··· Input records ···
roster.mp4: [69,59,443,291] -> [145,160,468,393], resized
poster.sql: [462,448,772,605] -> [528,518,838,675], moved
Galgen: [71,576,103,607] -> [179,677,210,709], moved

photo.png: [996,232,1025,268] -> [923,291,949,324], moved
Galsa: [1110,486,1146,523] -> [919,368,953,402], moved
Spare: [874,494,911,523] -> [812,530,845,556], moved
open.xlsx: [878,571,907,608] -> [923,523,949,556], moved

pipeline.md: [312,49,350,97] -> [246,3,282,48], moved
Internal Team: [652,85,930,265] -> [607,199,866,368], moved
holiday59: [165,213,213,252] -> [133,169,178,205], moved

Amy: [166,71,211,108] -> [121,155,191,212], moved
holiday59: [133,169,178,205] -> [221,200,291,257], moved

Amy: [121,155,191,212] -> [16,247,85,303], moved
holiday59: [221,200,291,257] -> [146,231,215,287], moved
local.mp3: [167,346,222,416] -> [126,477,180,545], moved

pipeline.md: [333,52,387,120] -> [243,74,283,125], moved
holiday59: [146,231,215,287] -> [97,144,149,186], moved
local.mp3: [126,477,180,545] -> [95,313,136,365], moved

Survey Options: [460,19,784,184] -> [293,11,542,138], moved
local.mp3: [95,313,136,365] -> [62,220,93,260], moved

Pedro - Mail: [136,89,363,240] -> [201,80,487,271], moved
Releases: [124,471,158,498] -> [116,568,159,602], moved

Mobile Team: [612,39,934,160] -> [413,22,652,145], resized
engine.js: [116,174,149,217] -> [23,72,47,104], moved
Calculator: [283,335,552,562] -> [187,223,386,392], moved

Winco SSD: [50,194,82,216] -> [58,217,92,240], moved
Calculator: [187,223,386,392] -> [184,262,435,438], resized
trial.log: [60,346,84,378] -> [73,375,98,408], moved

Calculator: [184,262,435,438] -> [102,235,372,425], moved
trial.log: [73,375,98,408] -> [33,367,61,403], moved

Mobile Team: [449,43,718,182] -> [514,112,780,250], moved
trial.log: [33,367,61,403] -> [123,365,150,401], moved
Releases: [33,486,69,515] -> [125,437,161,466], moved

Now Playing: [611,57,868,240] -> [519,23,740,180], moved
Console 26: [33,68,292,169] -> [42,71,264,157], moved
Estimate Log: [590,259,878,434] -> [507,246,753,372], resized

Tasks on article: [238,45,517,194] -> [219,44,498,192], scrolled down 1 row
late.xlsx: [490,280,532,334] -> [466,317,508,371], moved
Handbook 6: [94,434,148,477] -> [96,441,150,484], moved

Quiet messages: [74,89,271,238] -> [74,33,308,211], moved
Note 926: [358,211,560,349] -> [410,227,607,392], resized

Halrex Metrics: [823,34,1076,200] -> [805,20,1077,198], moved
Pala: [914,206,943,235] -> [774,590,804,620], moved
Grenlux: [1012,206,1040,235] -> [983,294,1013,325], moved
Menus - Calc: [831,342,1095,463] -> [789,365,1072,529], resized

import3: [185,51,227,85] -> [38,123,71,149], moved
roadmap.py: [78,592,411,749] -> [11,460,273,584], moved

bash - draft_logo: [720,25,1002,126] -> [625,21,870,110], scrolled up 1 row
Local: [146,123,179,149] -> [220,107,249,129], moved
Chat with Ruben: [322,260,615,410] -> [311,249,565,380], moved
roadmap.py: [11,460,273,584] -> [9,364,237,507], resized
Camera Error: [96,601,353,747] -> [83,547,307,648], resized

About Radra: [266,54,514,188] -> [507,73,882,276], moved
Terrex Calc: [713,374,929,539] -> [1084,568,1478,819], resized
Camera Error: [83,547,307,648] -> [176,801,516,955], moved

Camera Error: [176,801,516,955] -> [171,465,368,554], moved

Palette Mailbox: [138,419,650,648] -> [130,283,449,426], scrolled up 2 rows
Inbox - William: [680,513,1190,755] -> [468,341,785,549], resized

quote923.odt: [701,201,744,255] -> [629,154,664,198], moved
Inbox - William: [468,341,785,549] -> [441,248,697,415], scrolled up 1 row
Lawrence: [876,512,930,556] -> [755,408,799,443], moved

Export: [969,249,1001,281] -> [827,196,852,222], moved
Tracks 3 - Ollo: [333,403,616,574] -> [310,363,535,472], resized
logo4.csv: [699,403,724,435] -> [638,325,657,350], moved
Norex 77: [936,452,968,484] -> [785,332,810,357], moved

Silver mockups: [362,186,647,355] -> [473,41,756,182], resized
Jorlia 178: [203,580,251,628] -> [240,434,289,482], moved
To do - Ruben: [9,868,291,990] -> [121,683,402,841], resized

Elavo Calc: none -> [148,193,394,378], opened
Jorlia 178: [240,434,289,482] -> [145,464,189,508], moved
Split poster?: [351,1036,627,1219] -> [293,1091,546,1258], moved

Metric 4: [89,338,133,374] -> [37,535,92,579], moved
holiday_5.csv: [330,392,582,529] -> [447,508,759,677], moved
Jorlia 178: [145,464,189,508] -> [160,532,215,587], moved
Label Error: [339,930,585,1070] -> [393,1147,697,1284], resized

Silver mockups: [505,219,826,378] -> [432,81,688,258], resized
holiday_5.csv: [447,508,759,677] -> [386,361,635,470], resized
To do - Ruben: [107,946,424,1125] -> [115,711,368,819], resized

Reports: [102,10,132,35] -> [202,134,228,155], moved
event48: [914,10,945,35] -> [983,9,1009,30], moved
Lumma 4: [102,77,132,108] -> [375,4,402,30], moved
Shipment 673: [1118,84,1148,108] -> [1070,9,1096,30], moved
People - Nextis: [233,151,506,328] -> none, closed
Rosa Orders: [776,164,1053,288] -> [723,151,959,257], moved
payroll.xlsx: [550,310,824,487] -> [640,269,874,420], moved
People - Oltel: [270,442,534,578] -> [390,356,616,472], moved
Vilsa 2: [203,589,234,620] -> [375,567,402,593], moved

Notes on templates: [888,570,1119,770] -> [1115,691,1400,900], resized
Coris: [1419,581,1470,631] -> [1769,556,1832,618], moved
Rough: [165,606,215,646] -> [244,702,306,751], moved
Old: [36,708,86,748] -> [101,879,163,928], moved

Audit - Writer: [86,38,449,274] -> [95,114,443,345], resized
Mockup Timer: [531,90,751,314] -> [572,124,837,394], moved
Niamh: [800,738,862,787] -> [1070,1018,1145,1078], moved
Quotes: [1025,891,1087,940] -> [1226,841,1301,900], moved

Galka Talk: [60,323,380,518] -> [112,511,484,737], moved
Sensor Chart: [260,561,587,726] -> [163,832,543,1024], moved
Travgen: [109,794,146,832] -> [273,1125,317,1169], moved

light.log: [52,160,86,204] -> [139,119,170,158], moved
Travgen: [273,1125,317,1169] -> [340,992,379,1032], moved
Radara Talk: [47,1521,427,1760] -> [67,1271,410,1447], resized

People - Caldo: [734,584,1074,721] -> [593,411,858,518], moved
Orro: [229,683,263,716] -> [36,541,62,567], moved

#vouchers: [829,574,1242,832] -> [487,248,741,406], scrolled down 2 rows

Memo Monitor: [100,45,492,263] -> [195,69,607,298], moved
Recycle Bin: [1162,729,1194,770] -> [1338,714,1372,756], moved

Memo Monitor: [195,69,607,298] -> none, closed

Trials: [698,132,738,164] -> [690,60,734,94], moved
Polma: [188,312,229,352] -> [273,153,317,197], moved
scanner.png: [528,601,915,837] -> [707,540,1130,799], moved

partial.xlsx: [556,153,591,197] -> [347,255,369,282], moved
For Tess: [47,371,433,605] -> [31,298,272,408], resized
···
_Work to complete_
Only a number is wanted here: the count of lines above that contain the word "Calculator".

_Exercise result_
3